**INSTRUCTIONS TO FOLLOW**. Which lines of the data contain the string "black"? Copy every one.

**WORKING DATA**.
>>
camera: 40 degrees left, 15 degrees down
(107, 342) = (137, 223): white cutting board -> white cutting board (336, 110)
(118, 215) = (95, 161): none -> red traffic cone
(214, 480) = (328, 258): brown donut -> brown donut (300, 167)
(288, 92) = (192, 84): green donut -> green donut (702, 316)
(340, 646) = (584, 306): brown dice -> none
<<
>>
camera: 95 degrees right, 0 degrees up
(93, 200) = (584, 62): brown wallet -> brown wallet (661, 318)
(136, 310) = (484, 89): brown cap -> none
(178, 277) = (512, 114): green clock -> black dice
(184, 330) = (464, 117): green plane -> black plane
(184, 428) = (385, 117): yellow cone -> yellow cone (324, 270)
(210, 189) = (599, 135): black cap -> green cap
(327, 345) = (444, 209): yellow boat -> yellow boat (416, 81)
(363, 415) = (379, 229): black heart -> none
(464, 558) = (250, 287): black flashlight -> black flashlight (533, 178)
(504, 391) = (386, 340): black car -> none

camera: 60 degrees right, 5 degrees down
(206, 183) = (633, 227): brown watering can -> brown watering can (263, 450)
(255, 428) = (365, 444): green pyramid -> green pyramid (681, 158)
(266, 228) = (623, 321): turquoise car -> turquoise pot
<<
**ANSWER TO THIS EXERCISE**.
(178, 277) = (512, 114): green clock -> black dice
(184, 330) = (464, 117): green plane -> black plane
(210, 189) = (599, 135): black cap -> green cap
(363, 415) = (379, 229): black heart -> none
(464, 558) = (250, 287): black flashlight -> black flashlight (533, 178)
(504, 391) = (386, 340): black car -> none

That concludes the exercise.